Task statement: Filter this data down to the lines that hold "Stapelspielzeug", and copy them.

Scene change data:
_ _ _ _ _

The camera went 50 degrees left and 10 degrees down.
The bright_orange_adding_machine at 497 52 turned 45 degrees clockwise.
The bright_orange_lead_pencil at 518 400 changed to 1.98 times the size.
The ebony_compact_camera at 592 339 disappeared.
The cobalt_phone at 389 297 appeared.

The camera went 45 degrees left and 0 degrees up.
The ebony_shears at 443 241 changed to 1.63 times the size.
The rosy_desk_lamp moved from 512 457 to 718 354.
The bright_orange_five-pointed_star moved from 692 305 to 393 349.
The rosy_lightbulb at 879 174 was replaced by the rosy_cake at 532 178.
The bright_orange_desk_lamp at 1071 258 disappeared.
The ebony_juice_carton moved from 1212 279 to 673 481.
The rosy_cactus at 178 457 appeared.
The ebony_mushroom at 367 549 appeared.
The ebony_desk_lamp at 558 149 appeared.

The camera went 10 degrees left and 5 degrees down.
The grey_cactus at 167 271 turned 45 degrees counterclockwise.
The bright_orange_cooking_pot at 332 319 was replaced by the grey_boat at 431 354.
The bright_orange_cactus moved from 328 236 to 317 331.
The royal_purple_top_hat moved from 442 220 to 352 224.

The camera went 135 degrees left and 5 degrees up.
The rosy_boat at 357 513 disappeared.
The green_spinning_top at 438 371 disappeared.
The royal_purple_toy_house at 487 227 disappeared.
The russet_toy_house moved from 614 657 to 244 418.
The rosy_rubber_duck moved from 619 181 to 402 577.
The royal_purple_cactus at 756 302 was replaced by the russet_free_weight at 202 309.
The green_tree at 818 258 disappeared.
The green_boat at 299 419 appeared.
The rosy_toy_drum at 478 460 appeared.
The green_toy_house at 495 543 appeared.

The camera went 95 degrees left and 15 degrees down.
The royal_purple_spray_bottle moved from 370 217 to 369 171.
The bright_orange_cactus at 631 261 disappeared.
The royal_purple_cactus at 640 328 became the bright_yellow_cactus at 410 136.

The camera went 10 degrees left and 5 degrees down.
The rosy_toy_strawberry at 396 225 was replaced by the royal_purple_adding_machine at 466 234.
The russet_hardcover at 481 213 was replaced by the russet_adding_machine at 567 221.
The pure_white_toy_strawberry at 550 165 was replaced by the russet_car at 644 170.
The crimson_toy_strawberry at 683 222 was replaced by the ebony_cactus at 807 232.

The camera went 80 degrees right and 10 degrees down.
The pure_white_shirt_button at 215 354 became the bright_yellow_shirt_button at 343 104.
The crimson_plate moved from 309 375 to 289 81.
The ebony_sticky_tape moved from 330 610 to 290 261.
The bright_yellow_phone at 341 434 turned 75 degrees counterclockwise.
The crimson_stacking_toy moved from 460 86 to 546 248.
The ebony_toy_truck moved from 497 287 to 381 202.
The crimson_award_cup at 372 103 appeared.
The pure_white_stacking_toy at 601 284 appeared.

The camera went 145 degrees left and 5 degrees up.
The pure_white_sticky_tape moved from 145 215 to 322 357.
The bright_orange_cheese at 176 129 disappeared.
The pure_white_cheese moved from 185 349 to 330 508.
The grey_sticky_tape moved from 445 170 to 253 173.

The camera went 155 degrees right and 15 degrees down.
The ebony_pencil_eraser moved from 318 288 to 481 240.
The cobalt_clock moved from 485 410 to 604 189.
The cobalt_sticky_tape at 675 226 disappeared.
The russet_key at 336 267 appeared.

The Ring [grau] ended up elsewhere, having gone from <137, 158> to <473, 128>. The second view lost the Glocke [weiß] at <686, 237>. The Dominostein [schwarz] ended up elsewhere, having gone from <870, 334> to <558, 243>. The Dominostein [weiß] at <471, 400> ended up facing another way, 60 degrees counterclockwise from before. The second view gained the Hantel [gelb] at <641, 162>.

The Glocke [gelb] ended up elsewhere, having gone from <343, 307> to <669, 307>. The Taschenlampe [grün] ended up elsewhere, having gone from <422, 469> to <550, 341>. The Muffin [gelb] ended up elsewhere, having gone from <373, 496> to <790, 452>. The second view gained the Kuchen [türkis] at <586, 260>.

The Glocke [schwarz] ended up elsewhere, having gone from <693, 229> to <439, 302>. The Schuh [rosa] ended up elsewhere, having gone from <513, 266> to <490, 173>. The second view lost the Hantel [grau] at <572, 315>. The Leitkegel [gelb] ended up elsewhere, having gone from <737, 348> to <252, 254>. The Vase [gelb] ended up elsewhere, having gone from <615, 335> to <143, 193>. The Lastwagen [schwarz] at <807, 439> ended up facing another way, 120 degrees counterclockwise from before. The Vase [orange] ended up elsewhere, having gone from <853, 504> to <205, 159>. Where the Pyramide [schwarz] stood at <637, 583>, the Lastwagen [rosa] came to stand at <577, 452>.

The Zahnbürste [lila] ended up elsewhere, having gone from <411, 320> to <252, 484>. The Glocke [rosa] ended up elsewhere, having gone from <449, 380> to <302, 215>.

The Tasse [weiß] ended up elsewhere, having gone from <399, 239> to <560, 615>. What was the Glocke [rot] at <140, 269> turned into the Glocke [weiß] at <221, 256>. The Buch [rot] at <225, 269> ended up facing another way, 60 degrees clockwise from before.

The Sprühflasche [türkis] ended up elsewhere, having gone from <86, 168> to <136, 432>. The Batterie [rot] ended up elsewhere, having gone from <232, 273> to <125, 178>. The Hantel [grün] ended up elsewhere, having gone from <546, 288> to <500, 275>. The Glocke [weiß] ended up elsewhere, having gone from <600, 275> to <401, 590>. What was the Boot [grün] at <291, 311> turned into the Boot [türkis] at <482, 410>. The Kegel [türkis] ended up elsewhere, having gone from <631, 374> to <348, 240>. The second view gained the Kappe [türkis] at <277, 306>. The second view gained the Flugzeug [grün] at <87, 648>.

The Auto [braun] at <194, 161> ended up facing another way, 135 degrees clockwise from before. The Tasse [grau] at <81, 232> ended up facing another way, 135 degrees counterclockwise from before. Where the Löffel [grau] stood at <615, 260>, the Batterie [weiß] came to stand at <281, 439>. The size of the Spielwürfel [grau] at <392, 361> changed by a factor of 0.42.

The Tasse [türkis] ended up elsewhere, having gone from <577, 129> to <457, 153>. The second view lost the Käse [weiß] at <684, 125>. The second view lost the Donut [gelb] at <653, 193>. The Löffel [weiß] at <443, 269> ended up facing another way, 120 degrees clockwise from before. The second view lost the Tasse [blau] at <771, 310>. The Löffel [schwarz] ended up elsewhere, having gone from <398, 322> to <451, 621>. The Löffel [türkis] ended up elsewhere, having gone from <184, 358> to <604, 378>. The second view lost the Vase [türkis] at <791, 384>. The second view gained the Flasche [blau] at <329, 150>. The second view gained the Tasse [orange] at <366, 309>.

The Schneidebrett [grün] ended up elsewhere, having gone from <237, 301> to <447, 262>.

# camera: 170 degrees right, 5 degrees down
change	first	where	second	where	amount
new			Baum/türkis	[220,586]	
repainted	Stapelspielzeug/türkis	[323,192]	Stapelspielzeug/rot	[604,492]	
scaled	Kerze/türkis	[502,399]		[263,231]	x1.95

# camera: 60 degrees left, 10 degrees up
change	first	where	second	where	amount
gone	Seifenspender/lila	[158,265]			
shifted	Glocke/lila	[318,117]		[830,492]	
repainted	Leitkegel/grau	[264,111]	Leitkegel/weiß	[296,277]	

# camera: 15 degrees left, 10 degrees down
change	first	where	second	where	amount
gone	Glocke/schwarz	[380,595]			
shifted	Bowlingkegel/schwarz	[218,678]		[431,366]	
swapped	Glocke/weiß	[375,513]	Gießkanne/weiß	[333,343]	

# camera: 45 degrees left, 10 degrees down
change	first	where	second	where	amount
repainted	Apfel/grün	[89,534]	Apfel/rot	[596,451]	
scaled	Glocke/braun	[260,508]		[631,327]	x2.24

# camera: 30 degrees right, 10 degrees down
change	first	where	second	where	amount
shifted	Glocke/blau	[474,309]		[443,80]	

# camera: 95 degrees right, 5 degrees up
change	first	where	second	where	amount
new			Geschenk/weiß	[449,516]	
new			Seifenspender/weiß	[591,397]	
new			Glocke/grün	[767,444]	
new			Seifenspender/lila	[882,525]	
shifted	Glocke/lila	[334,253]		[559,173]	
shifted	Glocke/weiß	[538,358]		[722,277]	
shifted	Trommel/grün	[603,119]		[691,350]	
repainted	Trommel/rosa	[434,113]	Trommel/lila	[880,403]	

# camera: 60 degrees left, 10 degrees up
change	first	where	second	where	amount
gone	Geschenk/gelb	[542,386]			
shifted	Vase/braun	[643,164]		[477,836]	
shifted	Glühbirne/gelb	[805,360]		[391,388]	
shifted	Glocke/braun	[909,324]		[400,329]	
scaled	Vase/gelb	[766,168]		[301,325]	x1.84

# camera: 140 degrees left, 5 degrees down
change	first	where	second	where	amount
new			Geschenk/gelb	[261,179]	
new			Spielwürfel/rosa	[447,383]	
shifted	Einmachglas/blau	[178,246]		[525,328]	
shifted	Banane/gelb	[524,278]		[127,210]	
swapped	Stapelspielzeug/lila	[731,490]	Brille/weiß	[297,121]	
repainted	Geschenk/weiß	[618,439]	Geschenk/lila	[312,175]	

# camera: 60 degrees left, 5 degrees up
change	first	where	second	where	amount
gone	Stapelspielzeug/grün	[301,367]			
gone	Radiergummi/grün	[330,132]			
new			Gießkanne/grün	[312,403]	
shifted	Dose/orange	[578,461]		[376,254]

_ _ _ _ _

Solution for this task:
repainted	Stapelspielzeug/türkis	[323,192]	Stapelspielzeug/rot	[604,492]	
swapped	Stapelspielzeug/lila	[731,490]	Brille/weiß	[297,121]	
gone	Stapelspielzeug/grün	[301,367]			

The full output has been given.